_Given data_
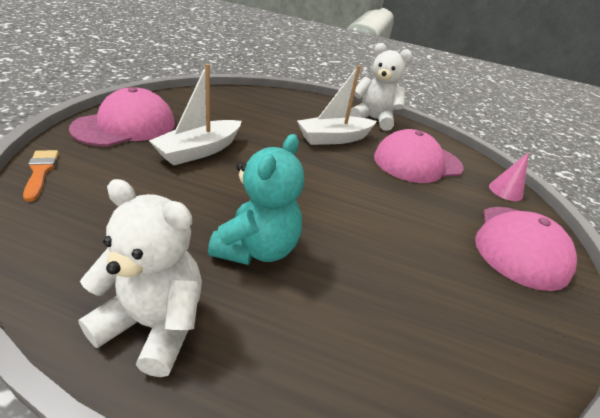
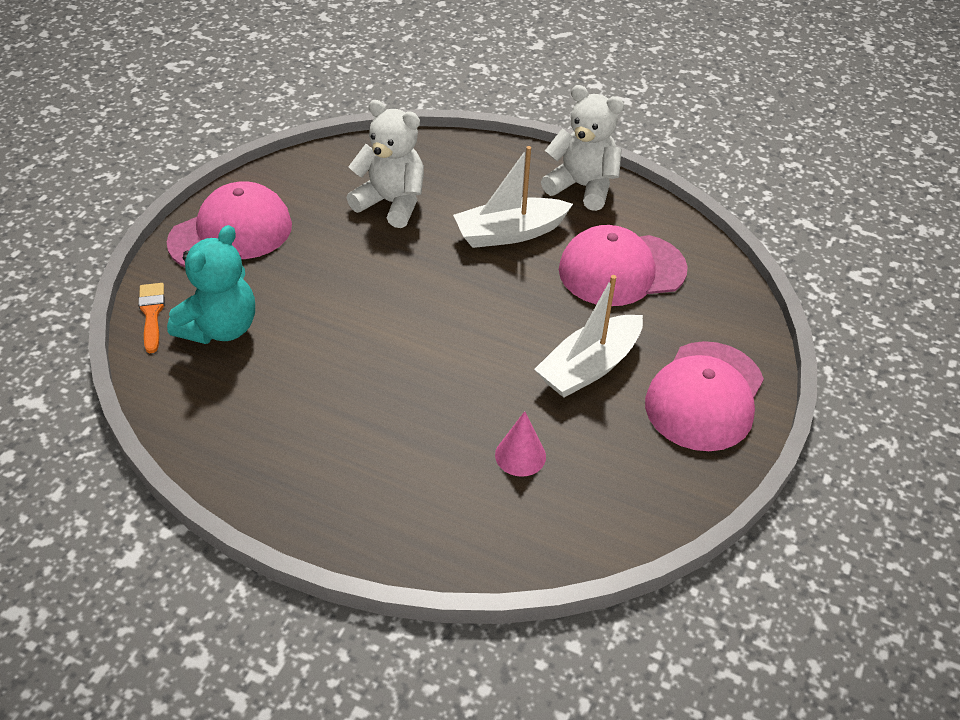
camera: 10 degrees right, 10 degrees up
(154, 324) = (287, 478): white teddy bear -> white teddy bear (391, 203)
(199, 150) = (324, 269): white boat -> white boat (589, 367)
(257, 249) = (385, 404): turquoise teddy bear -> turquoise teddy bear (220, 328)
(505, 191) = (734, 314): pink cone -> pink cone (520, 455)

_Exercise_
Please retype all the entries word for word, omitting the pictures.

_Written answer_
camera: 10 degrees right, 10 degrees up
(154, 324) = (287, 478): white teddy bear -> white teddy bear (391, 203)
(199, 150) = (324, 269): white boat -> white boat (589, 367)
(257, 249) = (385, 404): turquoise teddy bear -> turquoise teddy bear (220, 328)
(505, 191) = (734, 314): pink cone -> pink cone (520, 455)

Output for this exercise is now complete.